» **EXERCISE INSTRUCTIONS**
Using the data that follows, return exactly the lines from the one that contains "door: (105, 116) -> (47, 122), width x0.53" through the one that contains "printer: (316, 177)", ends included.

» **SUPPLIED DATA**
-------------------------

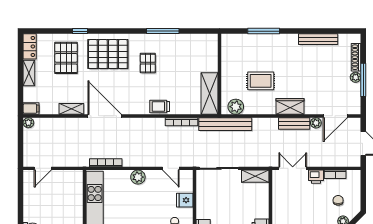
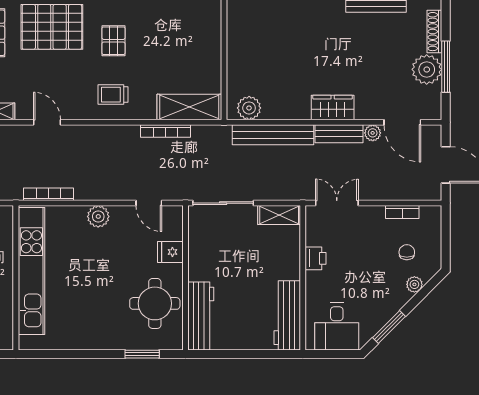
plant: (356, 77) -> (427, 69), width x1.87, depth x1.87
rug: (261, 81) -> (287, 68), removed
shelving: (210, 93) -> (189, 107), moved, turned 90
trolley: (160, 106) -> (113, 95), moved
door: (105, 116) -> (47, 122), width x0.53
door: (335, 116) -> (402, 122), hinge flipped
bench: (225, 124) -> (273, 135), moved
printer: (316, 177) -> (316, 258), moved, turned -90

-------------------------

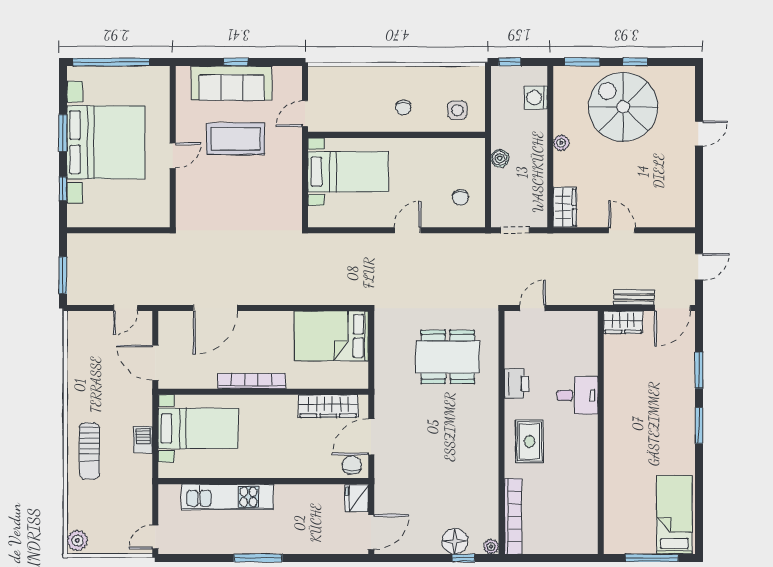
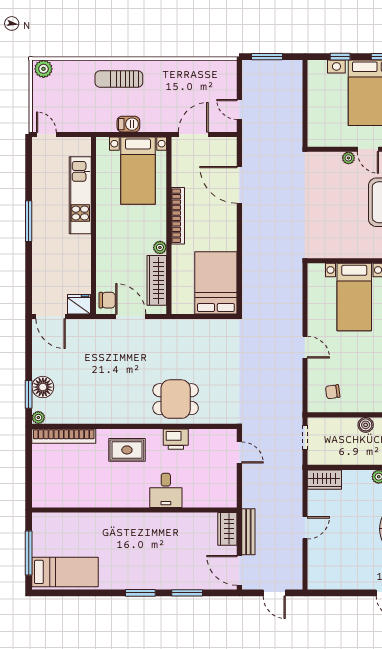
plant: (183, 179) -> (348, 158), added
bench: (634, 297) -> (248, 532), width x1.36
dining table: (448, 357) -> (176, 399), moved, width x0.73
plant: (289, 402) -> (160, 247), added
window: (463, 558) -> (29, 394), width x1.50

-------------------------

» **RESPONSE AREA**
door: (105, 116) -> (47, 122), width x0.53
door: (335, 116) -> (402, 122), hinge flipped
bench: (225, 124) -> (273, 135), moved
printer: (316, 177) -> (316, 258), moved, turned -90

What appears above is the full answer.